> _Task item_: Word for word, return the lines from the top of the listing to the line containing "The heart in purple", both ends included, and no others.

> _Source material_:
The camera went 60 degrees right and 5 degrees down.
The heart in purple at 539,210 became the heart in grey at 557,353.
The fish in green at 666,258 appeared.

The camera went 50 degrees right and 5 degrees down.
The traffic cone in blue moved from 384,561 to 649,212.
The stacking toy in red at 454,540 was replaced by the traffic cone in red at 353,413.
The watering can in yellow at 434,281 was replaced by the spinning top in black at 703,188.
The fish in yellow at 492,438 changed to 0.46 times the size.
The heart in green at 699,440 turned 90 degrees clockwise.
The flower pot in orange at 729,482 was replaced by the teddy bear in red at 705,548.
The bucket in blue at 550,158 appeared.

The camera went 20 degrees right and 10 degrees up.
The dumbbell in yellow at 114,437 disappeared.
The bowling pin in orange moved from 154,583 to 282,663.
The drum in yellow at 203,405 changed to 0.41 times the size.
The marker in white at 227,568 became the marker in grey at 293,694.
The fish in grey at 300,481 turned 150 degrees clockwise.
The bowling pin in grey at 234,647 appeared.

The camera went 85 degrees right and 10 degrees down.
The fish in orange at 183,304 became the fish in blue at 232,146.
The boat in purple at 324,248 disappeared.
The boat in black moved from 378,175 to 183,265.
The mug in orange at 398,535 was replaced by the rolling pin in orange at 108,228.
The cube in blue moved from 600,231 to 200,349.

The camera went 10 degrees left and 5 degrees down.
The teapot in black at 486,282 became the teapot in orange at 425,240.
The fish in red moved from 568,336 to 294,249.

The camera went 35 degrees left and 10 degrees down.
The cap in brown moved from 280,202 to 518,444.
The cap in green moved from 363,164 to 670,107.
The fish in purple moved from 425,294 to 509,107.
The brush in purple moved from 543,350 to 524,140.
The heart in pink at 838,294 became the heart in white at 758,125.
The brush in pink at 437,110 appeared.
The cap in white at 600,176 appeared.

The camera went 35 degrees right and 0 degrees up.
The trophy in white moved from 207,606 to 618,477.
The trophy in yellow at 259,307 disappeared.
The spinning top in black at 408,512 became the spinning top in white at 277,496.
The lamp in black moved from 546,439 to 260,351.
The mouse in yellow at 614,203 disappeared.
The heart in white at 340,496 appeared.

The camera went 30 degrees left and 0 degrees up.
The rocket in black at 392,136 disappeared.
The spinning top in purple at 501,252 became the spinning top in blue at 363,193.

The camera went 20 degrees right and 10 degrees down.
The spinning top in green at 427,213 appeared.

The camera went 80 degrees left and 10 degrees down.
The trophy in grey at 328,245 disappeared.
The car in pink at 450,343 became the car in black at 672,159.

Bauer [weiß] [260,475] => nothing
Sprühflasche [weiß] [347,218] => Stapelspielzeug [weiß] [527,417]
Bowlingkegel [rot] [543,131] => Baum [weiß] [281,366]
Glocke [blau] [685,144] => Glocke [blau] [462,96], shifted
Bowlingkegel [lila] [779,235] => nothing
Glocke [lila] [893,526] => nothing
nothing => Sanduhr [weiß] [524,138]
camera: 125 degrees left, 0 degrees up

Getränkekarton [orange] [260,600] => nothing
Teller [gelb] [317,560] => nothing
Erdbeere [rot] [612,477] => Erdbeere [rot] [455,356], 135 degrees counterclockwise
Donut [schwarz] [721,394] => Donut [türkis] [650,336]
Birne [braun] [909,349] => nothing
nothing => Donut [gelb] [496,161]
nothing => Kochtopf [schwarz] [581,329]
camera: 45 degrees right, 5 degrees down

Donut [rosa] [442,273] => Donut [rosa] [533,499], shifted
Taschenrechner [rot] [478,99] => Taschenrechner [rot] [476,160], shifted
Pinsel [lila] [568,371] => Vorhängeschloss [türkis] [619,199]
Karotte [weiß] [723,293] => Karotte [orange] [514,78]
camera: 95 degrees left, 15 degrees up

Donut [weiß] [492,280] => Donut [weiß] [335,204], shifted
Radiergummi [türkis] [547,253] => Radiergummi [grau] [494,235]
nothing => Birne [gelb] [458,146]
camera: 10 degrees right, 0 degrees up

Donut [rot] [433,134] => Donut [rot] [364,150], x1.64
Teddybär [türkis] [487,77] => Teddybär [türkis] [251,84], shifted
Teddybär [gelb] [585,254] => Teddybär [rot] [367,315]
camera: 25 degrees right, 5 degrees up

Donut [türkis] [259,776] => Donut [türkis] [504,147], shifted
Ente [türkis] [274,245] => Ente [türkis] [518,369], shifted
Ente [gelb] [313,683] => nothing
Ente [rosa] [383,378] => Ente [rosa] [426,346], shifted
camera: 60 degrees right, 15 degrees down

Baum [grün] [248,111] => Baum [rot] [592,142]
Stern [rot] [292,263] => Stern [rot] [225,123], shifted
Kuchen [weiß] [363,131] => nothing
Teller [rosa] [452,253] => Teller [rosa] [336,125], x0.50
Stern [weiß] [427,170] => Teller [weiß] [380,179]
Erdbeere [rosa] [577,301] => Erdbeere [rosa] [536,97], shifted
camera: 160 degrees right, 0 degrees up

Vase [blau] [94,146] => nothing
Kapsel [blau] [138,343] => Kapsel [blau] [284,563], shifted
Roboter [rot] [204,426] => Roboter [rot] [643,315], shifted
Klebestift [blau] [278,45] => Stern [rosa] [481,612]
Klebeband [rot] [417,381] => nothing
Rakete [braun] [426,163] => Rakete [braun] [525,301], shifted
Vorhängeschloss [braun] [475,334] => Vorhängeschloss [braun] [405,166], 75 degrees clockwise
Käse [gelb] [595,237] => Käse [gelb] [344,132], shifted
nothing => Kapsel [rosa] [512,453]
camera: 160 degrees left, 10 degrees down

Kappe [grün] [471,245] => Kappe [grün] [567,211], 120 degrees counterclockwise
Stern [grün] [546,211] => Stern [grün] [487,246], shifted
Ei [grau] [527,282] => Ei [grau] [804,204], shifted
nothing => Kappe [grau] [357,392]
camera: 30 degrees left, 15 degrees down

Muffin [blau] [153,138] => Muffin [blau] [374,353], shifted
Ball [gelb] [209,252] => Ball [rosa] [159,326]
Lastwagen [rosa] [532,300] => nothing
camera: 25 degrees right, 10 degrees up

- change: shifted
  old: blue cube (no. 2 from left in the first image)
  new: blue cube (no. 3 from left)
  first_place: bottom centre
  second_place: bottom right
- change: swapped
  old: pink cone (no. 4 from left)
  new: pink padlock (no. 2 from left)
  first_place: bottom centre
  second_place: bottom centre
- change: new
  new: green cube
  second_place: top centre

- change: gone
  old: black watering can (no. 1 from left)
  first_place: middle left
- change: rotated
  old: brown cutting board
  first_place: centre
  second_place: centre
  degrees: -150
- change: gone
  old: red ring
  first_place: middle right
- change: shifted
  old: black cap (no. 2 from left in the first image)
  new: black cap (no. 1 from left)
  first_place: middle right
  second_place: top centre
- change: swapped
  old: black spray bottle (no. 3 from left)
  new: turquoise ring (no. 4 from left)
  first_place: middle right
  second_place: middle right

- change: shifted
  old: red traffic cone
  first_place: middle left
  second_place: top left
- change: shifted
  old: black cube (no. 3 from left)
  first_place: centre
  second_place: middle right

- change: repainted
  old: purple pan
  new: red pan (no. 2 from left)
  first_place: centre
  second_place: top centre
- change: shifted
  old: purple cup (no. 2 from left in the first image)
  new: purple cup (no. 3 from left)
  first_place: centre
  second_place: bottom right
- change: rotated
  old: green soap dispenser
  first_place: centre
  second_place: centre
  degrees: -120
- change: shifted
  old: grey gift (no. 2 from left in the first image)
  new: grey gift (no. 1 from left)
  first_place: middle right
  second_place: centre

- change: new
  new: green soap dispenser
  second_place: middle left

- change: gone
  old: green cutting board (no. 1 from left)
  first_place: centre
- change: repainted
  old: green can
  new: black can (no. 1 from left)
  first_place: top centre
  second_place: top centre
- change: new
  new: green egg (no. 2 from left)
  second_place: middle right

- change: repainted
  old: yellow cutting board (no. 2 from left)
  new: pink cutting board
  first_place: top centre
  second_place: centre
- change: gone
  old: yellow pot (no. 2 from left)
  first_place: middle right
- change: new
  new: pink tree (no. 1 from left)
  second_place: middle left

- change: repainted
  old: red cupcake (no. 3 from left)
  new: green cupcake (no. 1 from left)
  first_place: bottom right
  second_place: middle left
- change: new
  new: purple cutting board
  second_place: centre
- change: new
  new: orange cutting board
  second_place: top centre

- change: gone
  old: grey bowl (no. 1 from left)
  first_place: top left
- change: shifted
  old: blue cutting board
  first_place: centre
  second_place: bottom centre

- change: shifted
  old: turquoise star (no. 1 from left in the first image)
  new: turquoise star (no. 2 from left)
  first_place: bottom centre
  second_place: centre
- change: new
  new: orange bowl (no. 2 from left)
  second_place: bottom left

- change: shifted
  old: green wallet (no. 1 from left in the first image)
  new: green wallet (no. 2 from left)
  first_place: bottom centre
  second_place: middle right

> _Response to this exercise_:
The camera went 60 degrees right and 5 degrees down.
The heart in purple at 539,210 became the heart in grey at 557,353.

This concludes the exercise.